### WHAT TO DO:
Return every line of the records that contains the string "shortInstrumentName", copied in full. Matching is case-sensitive.

=== ROWS ===

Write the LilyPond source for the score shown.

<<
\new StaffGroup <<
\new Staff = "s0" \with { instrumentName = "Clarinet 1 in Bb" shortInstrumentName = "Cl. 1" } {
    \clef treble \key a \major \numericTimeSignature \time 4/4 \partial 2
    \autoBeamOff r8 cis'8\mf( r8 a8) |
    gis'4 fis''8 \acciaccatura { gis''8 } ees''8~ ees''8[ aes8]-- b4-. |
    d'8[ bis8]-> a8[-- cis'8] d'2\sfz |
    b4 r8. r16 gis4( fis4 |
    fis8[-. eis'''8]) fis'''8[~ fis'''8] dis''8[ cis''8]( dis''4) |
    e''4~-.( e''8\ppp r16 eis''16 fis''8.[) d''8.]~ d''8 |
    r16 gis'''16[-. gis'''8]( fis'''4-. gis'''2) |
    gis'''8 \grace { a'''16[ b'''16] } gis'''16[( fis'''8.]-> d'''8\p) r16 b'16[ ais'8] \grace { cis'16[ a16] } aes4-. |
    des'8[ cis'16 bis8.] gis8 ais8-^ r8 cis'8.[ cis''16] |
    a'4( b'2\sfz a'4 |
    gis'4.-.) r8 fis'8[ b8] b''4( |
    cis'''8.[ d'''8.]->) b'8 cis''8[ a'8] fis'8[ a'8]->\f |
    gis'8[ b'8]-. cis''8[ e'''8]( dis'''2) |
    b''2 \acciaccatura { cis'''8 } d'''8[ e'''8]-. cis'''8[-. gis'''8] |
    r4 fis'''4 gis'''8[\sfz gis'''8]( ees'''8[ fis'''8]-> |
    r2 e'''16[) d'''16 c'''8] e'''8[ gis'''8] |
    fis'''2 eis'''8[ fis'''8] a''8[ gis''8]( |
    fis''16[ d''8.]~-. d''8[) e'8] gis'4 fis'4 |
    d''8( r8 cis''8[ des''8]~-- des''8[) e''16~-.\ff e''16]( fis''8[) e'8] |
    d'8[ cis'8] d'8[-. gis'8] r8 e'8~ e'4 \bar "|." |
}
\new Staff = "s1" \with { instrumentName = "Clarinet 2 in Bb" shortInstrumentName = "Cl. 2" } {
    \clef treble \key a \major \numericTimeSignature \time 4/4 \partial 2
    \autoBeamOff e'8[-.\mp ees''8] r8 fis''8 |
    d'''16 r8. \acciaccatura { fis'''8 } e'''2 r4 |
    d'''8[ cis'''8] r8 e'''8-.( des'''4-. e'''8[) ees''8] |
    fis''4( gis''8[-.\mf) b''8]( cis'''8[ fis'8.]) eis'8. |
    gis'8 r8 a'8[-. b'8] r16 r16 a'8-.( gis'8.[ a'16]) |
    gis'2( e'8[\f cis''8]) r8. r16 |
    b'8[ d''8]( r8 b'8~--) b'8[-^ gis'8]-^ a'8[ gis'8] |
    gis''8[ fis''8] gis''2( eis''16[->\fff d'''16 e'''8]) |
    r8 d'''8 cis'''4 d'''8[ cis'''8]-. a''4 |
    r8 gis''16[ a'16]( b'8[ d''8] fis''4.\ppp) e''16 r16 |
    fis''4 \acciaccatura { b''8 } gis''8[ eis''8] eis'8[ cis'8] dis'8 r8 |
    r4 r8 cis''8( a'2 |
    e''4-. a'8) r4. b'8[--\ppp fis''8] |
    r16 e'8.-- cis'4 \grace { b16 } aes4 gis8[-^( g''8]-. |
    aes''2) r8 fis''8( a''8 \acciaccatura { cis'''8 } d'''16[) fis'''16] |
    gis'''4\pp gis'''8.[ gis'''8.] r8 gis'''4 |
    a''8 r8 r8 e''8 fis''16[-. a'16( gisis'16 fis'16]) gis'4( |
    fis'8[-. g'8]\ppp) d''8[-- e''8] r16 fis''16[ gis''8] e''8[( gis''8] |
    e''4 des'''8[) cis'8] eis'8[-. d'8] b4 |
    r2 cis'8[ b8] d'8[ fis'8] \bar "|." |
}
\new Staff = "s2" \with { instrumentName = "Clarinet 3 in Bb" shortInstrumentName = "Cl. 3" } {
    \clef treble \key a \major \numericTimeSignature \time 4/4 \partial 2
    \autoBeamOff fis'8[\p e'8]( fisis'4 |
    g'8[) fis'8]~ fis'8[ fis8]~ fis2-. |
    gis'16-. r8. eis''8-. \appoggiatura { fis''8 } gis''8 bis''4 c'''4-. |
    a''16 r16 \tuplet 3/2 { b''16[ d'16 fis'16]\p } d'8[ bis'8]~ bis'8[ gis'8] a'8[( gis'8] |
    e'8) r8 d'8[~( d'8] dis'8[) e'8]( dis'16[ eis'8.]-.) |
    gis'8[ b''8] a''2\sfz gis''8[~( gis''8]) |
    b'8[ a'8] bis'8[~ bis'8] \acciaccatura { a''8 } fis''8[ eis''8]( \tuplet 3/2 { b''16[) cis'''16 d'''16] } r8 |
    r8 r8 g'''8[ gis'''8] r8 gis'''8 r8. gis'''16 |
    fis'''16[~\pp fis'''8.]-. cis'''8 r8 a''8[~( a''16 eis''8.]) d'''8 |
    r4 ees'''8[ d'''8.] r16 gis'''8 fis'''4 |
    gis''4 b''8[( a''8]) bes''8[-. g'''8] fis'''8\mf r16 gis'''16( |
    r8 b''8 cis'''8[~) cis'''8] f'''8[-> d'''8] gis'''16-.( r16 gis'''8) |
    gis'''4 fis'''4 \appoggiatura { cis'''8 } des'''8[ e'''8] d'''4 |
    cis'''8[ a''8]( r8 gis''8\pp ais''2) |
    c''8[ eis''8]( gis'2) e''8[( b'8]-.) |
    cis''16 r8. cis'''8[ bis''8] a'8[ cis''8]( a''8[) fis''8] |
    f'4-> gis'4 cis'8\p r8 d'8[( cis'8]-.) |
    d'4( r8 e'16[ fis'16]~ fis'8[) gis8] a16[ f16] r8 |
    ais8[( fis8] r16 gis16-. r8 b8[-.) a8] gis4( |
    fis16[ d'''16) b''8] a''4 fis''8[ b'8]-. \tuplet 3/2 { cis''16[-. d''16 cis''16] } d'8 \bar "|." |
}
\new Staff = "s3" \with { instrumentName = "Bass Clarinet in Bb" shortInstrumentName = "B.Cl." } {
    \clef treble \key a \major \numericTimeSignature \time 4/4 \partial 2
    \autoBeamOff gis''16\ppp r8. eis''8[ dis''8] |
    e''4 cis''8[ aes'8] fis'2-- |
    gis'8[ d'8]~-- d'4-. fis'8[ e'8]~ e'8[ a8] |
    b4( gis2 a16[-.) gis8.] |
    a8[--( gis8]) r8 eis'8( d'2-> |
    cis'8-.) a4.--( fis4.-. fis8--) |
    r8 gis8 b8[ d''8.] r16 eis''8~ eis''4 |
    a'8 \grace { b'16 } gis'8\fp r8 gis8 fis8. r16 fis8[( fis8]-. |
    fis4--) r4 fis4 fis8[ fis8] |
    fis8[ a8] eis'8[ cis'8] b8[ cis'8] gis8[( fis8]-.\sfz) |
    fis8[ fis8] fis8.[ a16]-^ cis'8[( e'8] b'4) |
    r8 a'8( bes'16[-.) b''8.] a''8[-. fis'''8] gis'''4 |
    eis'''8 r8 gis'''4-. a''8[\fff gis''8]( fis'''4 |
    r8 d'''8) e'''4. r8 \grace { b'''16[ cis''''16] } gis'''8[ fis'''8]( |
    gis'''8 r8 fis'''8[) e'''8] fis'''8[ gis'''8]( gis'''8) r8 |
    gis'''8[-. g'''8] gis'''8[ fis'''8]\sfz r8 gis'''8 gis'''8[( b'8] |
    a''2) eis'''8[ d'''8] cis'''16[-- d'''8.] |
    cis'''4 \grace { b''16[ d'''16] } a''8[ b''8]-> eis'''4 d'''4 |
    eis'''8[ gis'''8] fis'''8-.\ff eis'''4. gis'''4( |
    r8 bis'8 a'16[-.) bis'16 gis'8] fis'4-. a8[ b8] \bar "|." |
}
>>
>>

===

### REPLY TO THE EXERCISE:
\new Staff = "s0" \with { instrumentName = "Clarinet 1 in Bb" shortInstrumentName = "Cl. 1" } {
\new Staff = "s1" \with { instrumentName = "Clarinet 2 in Bb" shortInstrumentName = "Cl. 2" } {
\new Staff = "s2" \with { instrumentName = "Clarinet 3 in Bb" shortInstrumentName = "Cl. 3" } {
\new Staff = "s3" \with { instrumentName = "Bass Clarinet in Bb" shortInstrumentName = "B.Cl." } {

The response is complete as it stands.